§ Extracted records:
■ ■ ■ ■ ■

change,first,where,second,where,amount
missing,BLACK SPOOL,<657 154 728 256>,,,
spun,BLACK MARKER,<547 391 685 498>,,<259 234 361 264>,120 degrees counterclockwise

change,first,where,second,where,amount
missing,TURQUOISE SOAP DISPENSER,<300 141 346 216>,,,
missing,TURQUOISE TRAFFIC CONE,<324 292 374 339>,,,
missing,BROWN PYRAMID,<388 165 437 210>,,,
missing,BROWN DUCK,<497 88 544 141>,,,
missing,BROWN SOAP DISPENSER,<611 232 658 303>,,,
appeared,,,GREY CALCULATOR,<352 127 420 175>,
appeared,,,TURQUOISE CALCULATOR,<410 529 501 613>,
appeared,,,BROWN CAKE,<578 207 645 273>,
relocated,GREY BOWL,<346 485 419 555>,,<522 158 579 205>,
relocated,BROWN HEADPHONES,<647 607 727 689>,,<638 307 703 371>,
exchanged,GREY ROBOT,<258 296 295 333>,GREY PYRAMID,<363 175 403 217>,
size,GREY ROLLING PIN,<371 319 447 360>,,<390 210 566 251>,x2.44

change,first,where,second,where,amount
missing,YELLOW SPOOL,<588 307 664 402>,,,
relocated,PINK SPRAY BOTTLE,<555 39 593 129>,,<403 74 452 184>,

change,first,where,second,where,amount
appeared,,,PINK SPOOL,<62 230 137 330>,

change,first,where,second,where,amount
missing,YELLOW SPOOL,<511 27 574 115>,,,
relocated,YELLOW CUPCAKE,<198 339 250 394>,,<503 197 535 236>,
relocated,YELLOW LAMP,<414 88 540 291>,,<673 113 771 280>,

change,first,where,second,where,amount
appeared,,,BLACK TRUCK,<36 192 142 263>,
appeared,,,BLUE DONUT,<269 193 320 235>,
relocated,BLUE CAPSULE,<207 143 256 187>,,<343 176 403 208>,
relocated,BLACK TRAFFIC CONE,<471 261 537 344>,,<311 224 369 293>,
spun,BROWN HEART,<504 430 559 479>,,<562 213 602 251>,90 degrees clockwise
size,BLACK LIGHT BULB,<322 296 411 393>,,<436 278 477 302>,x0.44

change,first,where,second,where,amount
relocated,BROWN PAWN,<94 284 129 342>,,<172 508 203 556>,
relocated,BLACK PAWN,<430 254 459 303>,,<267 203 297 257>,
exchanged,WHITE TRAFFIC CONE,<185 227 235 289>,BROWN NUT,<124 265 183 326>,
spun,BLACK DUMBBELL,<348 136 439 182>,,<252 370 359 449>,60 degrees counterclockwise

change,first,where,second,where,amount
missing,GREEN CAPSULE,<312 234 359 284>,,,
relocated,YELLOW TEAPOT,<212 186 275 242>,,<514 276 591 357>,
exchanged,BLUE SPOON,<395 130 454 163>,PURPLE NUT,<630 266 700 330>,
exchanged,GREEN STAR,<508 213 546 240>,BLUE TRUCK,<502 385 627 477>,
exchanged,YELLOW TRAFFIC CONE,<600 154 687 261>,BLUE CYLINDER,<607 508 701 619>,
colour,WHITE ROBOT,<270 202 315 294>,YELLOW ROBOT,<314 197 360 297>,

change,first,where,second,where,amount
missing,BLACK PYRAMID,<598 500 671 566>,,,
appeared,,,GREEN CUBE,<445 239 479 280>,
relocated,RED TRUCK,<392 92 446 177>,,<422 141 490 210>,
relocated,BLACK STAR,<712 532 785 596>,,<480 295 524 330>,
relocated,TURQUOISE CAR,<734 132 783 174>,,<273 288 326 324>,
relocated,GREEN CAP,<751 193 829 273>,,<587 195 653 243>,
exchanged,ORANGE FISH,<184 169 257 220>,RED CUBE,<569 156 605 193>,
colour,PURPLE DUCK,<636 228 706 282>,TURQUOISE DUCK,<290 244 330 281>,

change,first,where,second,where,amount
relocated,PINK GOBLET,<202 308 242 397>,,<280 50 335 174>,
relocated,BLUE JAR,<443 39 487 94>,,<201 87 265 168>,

■ ■ ■ ■ ■

§ Exercise instructions: From the entries above, pull out each line that includes "TRUCK".

§ Response area:
appeared,,,BLACK TRUCK,<36 192 142 263>,
exchanged,GREEN STAR,<508 213 546 240>,BLUE TRUCK,<502 385 627 477>,
relocated,RED TRUCK,<392 92 446 177>,,<422 141 490 210>,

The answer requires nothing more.